▸ Task material
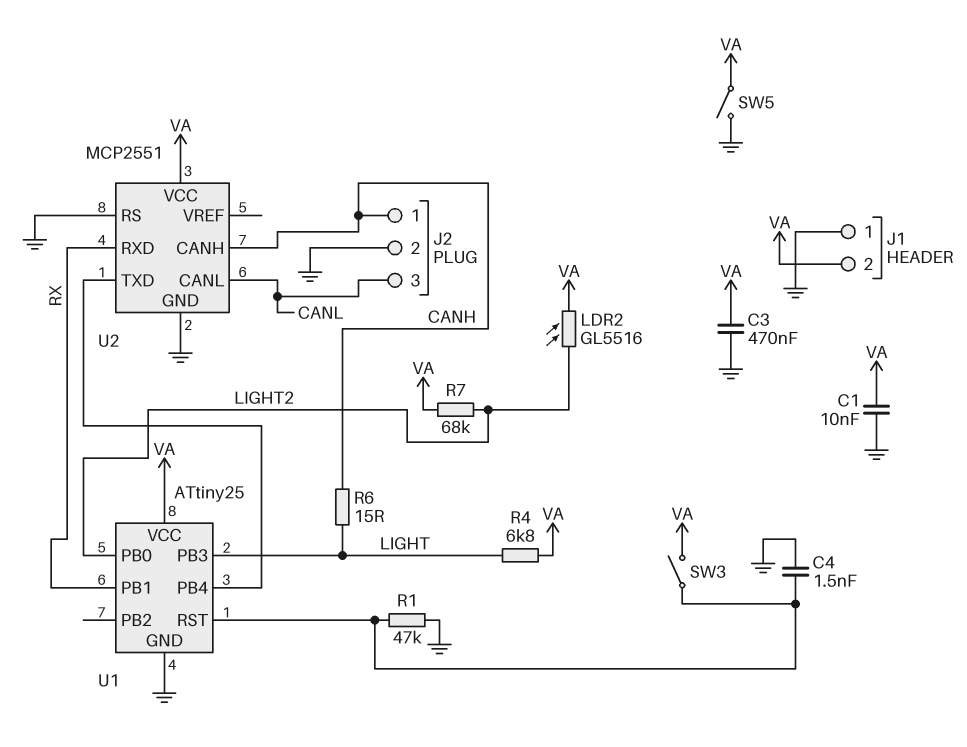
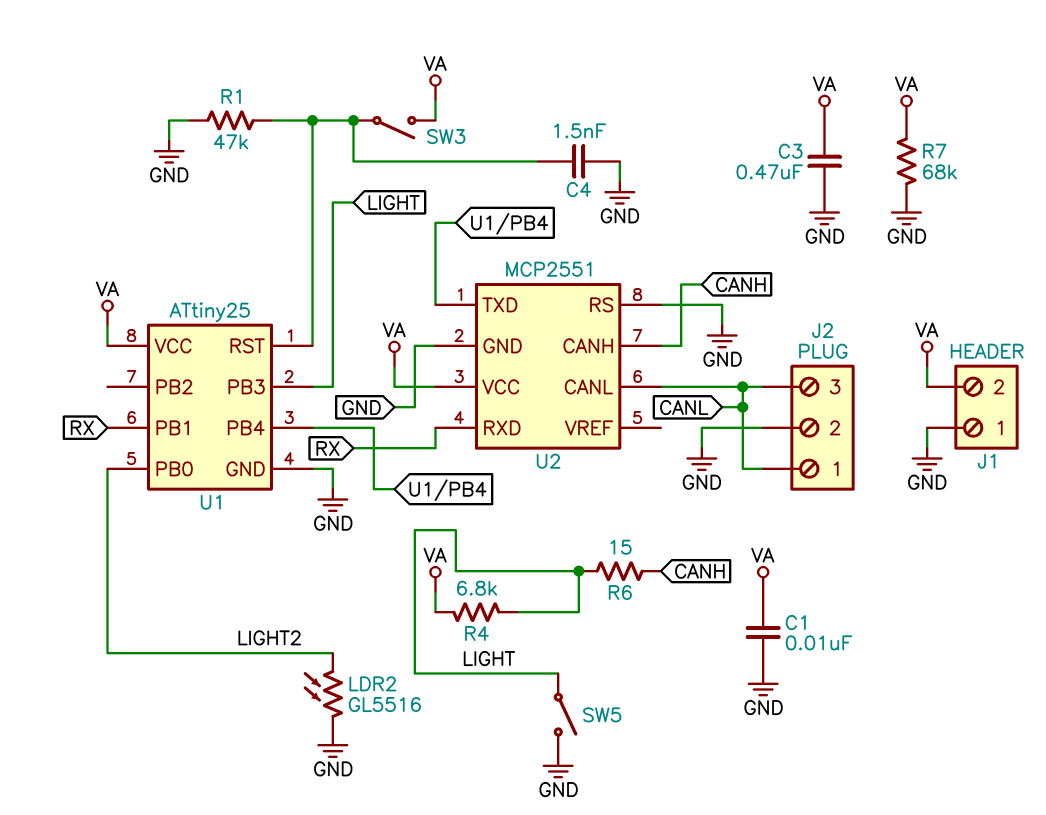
J2 pin 1: CANH -> CANL
LDR2: GL5516 (LIGHT2, VA) -> GL5516 (GND, LIGHT2)
R7: 68k (LIGHT2, VA) -> 68k (GND, VA)
SW5: switch (GND, VA) -> switch (GND, LIGHT)

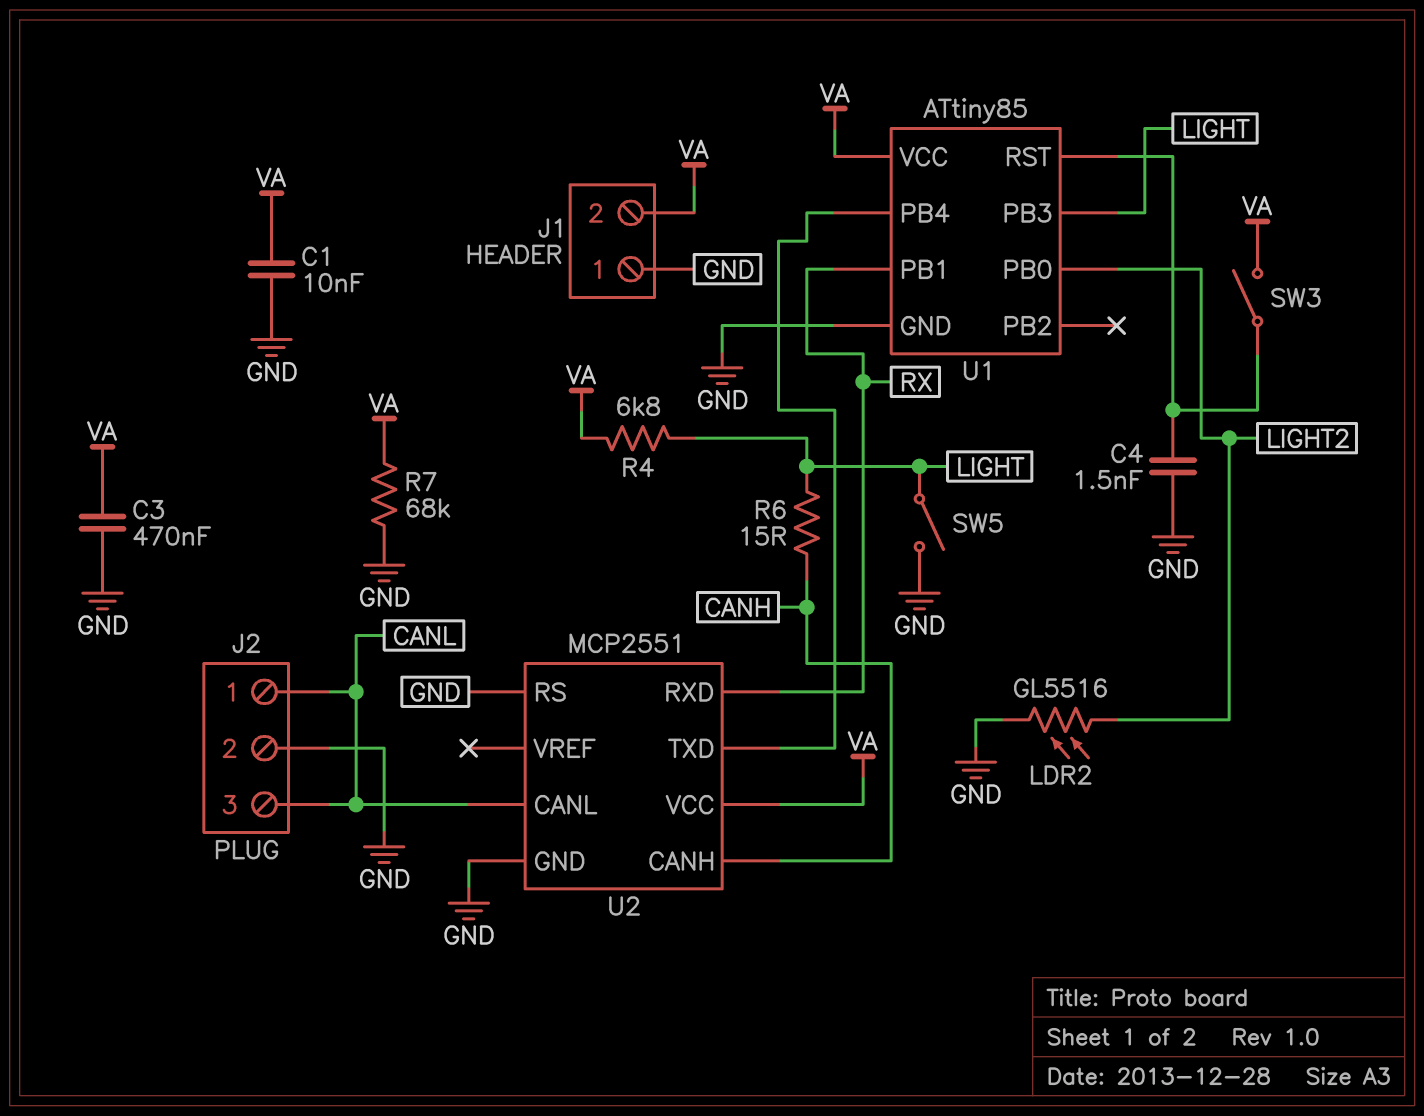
R1: 47k (GND, U1/RST) -> none
U1: ATtiny25 -> ATtiny85

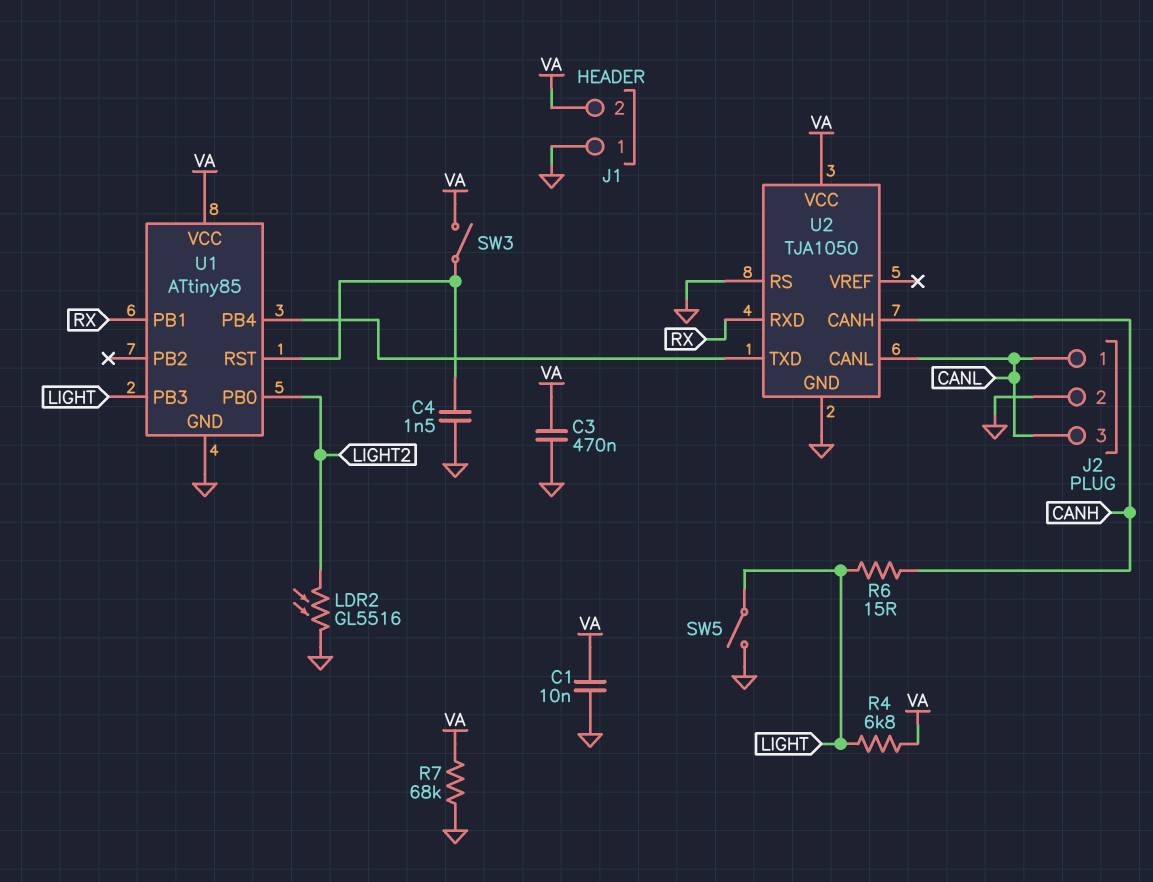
U2: MCP2551 -> TJA1050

▸ Work request
Your answer must be the lines from the one containing "R1: 47k (GND, U1/RST) -> none" through the last line of the records, both included, written out exactly and without pictures.

▸ Answer to the exercise
R1: 47k (GND, U1/RST) -> none
U1: ATtiny25 -> ATtiny85

U2: MCP2551 -> TJA1050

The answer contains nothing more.